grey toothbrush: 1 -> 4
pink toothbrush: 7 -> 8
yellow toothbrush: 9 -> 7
==
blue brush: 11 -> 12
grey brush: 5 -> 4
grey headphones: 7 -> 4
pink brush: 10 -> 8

_Exercise aim:_ Show every line of the entries above where the word "toothbrush" occurs.

_Output below:_
grey toothbrush: 1 -> 4
pink toothbrush: 7 -> 8
yellow toothbrush: 9 -> 7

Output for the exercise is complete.